ABOUT THIS TASK>
When the line containing "pink diamond: (119, 87) -> (195, 161), moved" appears in the entries below, begin printing there and stop after the line containing "blue star: (200, 258)"; print each of those lines exactly and no other line.

——————————

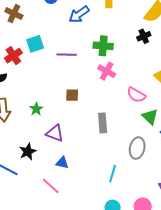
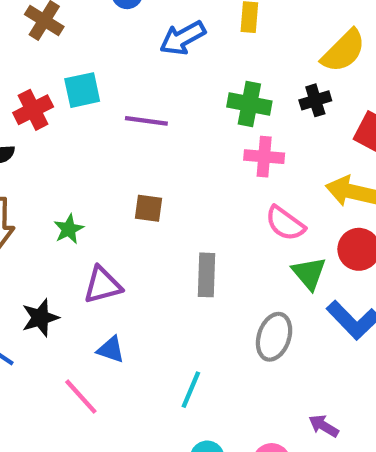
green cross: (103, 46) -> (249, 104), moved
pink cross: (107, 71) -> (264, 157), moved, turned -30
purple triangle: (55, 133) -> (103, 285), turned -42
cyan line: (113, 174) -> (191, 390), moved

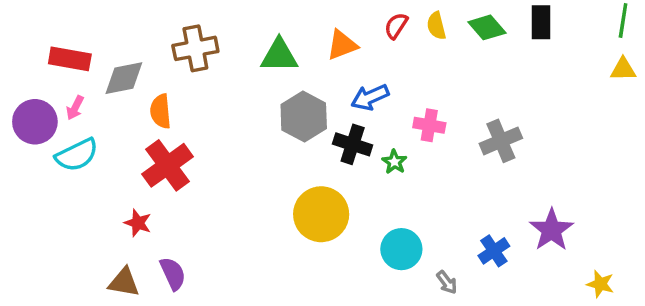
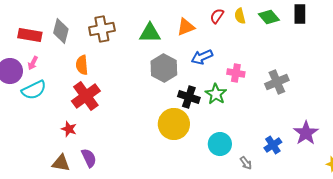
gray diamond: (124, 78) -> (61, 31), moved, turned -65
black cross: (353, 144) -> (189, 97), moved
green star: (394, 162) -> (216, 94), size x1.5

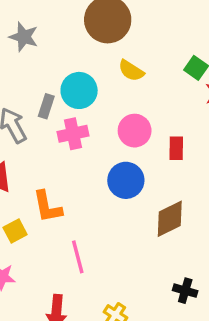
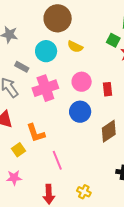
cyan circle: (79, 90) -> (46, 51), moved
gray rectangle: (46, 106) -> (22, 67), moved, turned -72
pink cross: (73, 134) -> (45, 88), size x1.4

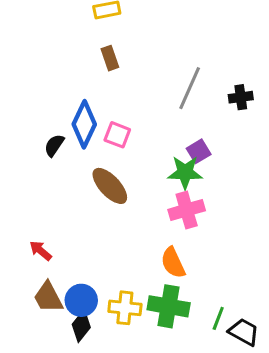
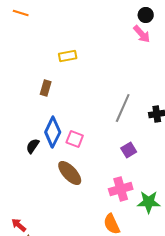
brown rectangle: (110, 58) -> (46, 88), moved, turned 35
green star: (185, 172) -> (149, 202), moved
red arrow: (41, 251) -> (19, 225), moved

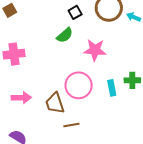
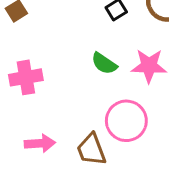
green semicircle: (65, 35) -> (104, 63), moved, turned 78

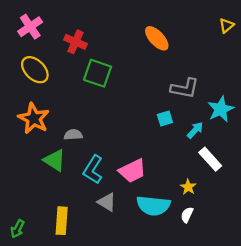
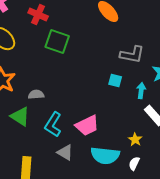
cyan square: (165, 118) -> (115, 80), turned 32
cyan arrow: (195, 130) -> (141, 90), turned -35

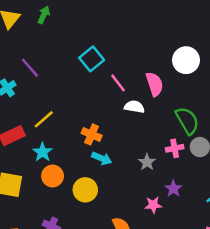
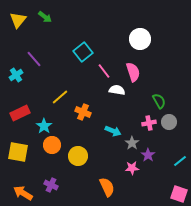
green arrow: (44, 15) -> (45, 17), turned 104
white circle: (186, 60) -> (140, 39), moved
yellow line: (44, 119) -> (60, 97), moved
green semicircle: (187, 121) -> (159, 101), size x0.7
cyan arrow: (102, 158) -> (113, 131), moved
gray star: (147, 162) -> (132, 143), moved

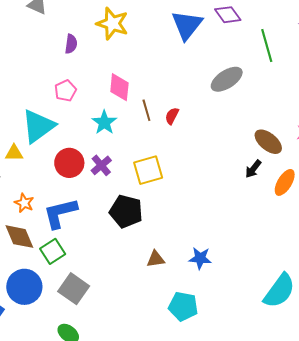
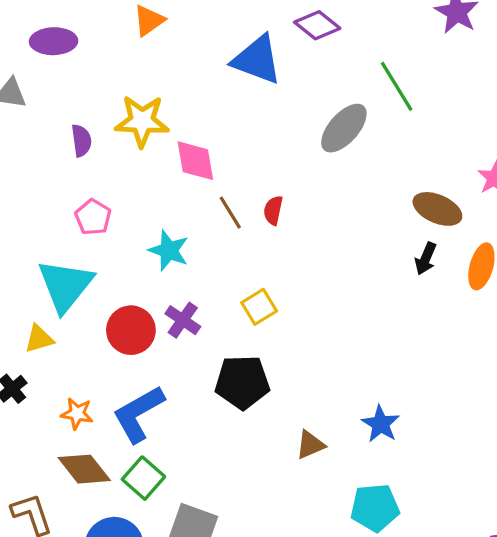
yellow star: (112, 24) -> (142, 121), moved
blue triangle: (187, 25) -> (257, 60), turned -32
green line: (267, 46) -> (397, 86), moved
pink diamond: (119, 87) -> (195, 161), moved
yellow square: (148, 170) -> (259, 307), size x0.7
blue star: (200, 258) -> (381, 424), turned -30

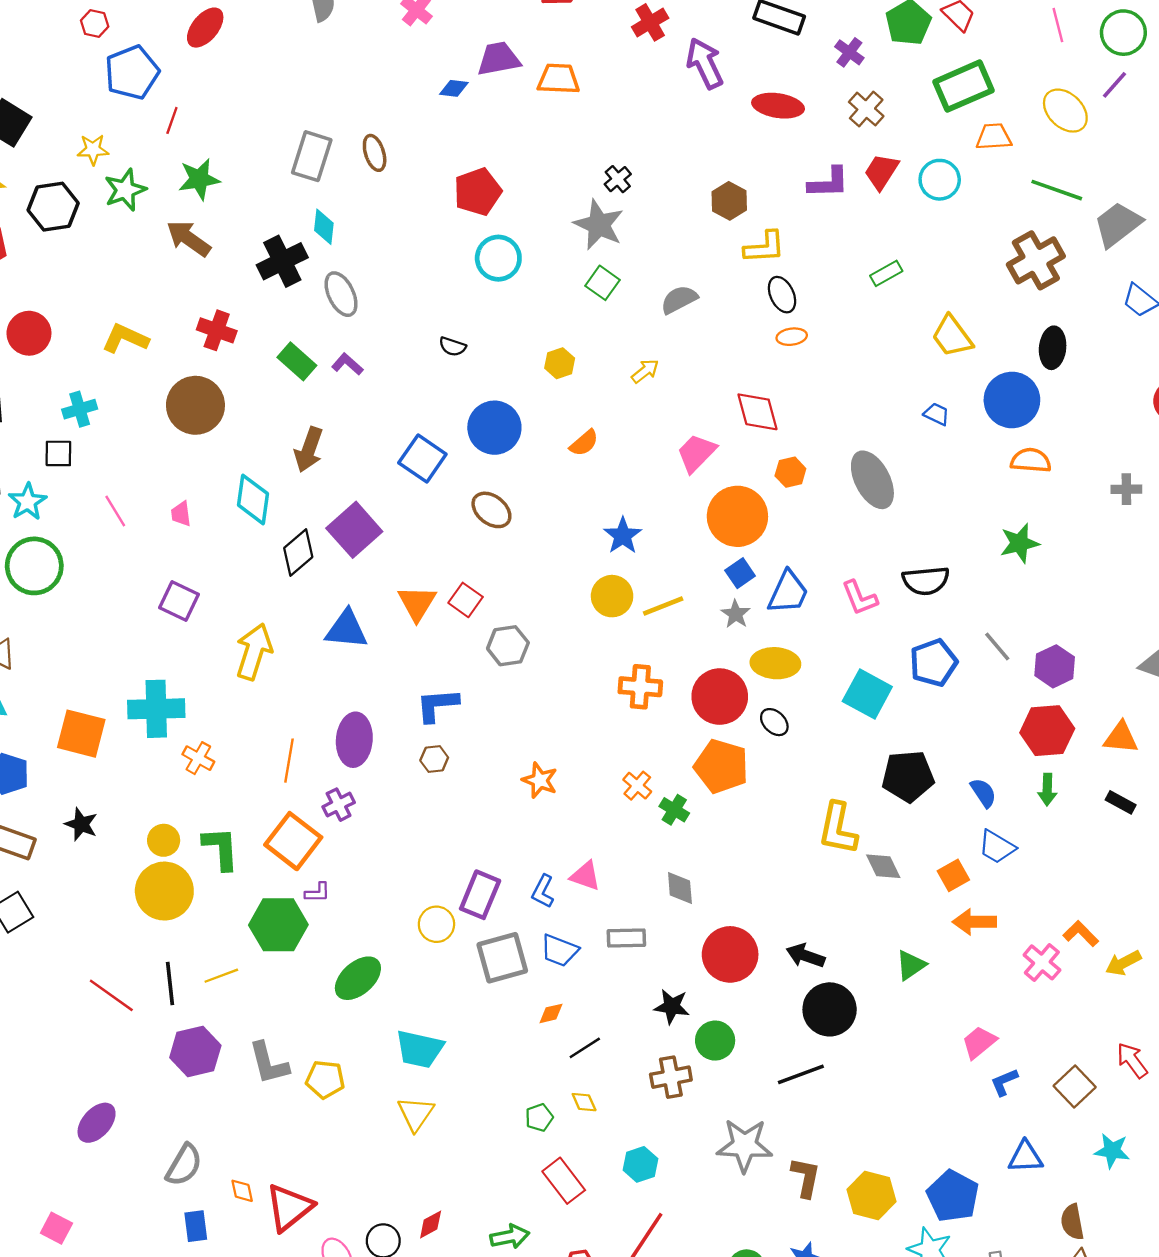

——————————

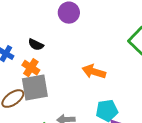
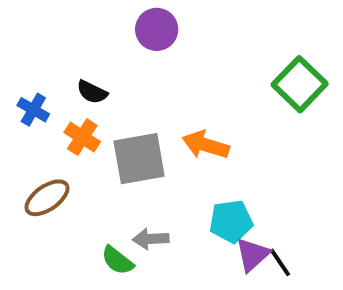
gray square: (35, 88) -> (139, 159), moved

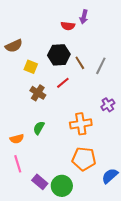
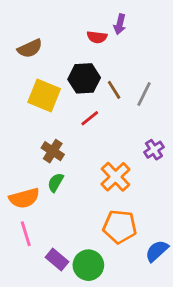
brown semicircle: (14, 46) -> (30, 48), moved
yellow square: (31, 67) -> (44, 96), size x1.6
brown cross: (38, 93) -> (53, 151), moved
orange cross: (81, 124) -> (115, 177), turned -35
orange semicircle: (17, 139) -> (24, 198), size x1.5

——————————

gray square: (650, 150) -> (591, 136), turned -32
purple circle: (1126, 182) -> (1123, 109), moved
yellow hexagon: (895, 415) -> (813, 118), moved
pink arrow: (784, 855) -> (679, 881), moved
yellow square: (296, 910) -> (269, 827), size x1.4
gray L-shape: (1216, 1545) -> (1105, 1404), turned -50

——————————

REPLY>
pink diamond: (119, 87) -> (195, 161), moved
yellow square: (148, 170) -> (259, 307), size x0.7
blue star: (200, 258) -> (381, 424), turned -30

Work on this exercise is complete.